* _Required work_
Return only the lines running from the one that contains "(624, 318) = (350, 164): turquoise" through the end of the entries, exactly, both ends included. Omit pictures.

* _Dataset excerpts_
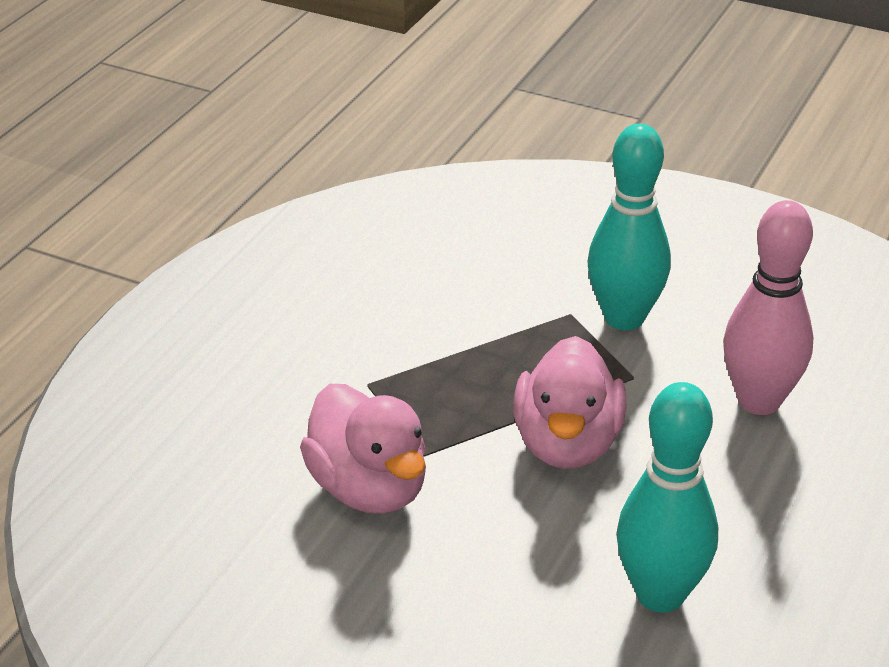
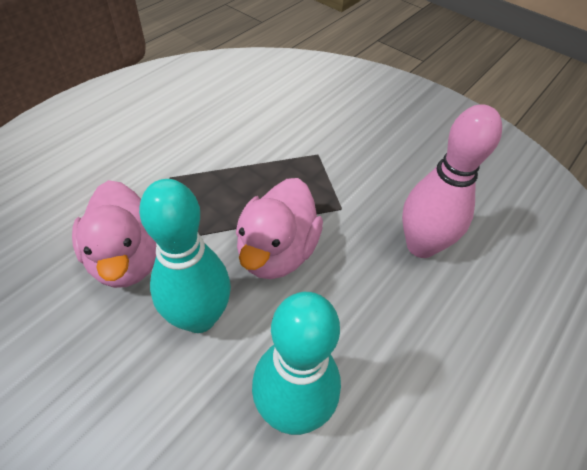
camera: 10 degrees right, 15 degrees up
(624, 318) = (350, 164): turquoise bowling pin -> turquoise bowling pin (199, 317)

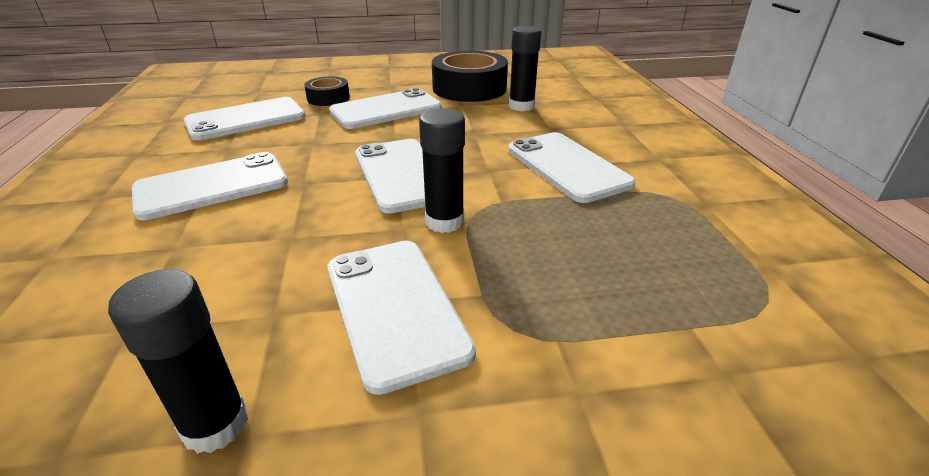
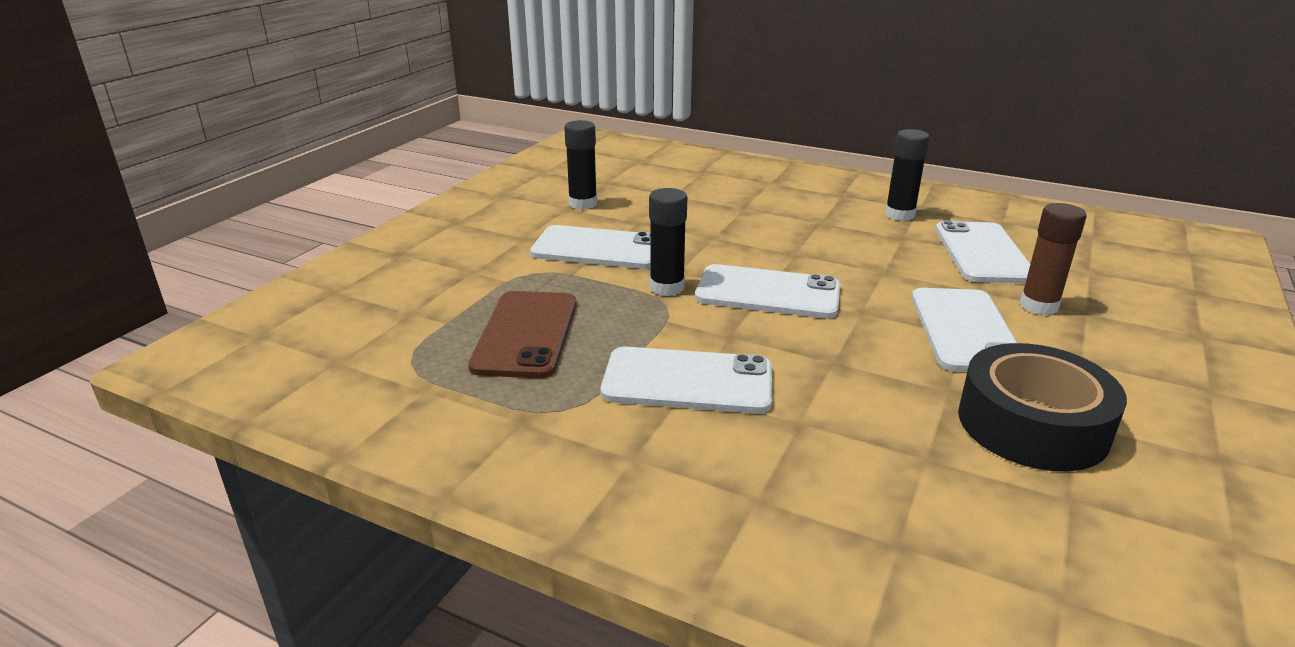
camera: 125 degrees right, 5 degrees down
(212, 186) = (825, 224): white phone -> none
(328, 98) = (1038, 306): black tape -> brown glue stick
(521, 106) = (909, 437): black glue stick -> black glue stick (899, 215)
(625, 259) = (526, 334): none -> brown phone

* _Problem solution_
(624, 318) = (350, 164): turquoise bowling pin -> turquoise bowling pin (199, 317)

camera: 125 degrees right, 5 degrees down
(212, 186) = (825, 224): white phone -> none
(328, 98) = (1038, 306): black tape -> brown glue stick
(521, 106) = (909, 437): black glue stick -> black glue stick (899, 215)
(625, 259) = (526, 334): none -> brown phone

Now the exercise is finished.